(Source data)
****************************************

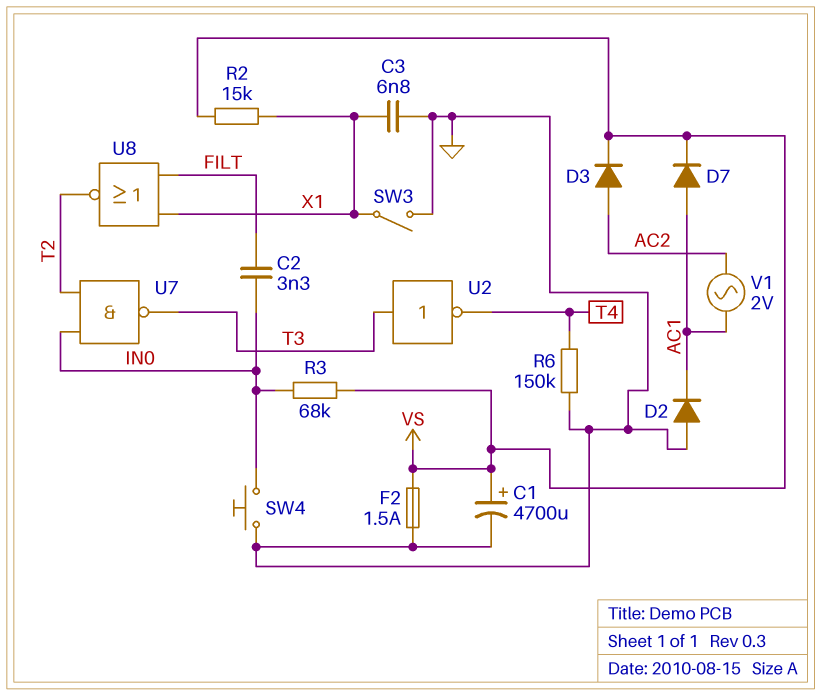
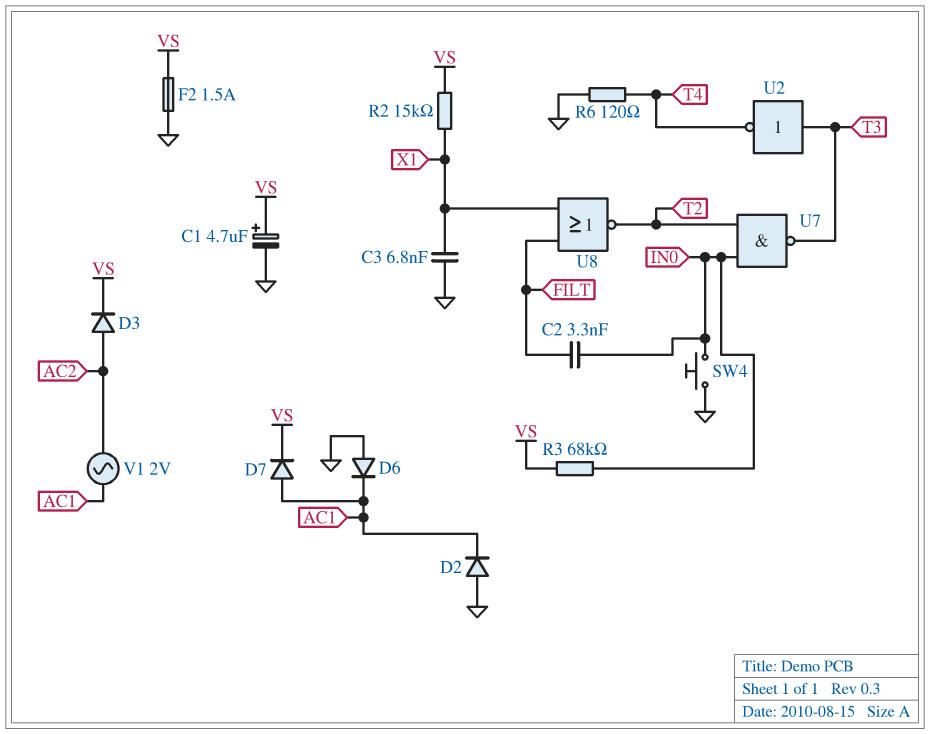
C1: 4700uF (plus VS, minus GND) -> 4.7uF (plus VS, minus GND)
D6: none -> diode (A GND, K AC1)
R6: 150k (GND, T4) -> 120 (GND, T4)
SW3: switch (GND, X1) -> none

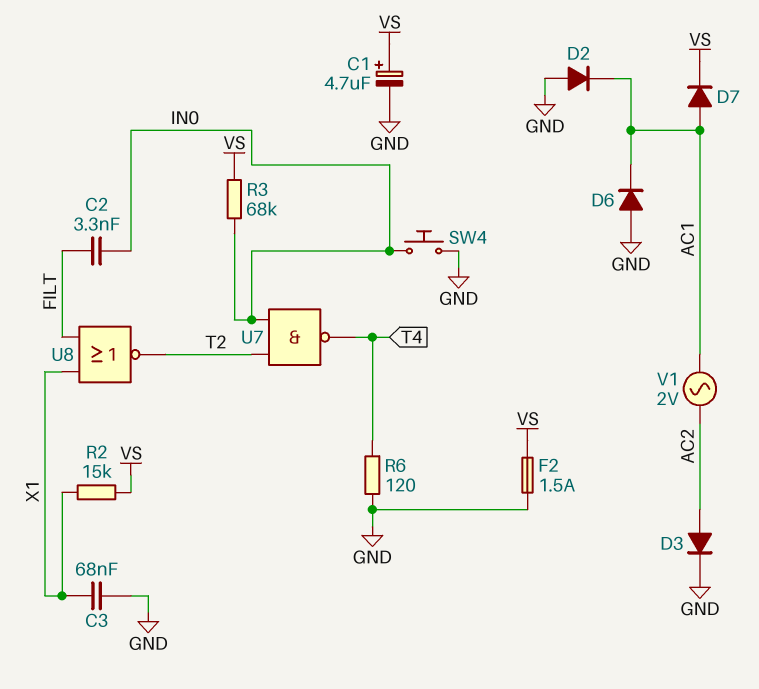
C3: 6.8nF (GND, X1) -> 68nF (GND, X1)
D3: diode (A AC2, K VS) -> diode (A AC2, K GND)
U2: NOT (in T3, out T4) -> none
U7: NAND (in IN0, in T2, out T3) -> NAND (in IN0, in T2, out T4)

****************************************

Task goal:
Leave every picture out and write out, word for word, the lines from the one that contains "D6: none -> diode (A GND, K AC1)" through the last line of the records.

Expected answer:
D6: none -> diode (A GND, K AC1)
R6: 150k (GND, T4) -> 120 (GND, T4)
SW3: switch (GND, X1) -> none

C3: 6.8nF (GND, X1) -> 68nF (GND, X1)
D3: diode (A AC2, K VS) -> diode (A AC2, K GND)
U2: NOT (in T3, out T4) -> none
U7: NAND (in IN0, in T2, out T3) -> NAND (in IN0, in T2, out T4)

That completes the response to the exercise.